# Short problem
Change each "coordinate" in the rows below to "point" and write out all the rows again with nothing else altered. Leave the pictures out.

Stored data:
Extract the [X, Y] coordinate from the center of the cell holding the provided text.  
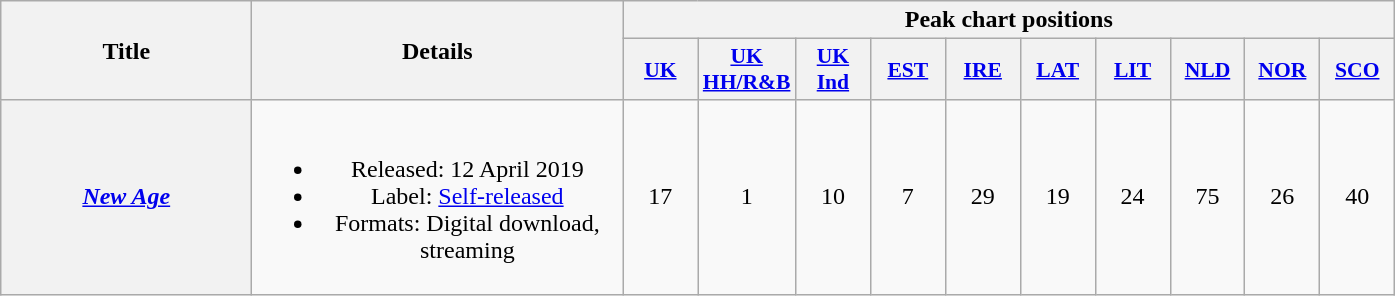
Title [126, 50]
17 [660, 197]
New Age [126, 197]
UK [660, 70]
24 [1132, 197]
EST [908, 70]
Peak chart positions [1009, 20]
1 [747, 197]
UKInd [832, 70]
Details [438, 50]
UKHH/R&B [747, 70]
NLD [1208, 70]
7 [908, 197]
29 [982, 197]
NOR [1282, 70]
LIT [1132, 70]
75 [1208, 197]
IRE [982, 70]
26 [1282, 197]
LAT [1058, 70]
40 [1358, 197]
SCO [1358, 70]
Released: 12 April 2019Label: Self-releasedFormats: Digital download, streaming [438, 197]
10 [832, 197]
19 [1058, 197]
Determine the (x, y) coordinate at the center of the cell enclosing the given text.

# Exercise response
Extract the [X, Y] point from the center of the cell holding the provided text.  
Title [126, 50]
17 [660, 197]
New Age [126, 197]
UK [660, 70]
24 [1132, 197]
EST [908, 70]
Peak chart positions [1009, 20]
1 [747, 197]
UKInd [832, 70]
Details [438, 50]
UKHH/R&B [747, 70]
NLD [1208, 70]
7 [908, 197]
29 [982, 197]
NOR [1282, 70]
LIT [1132, 70]
75 [1208, 197]
IRE [982, 70]
26 [1282, 197]
LAT [1058, 70]
40 [1358, 197]
SCO [1358, 70]
Released: 12 April 2019Label: Self-releasedFormats: Digital download, streaming [438, 197]
10 [832, 197]
19 [1058, 197]
Determine the (x, y) point at the center of the cell enclosing the given text.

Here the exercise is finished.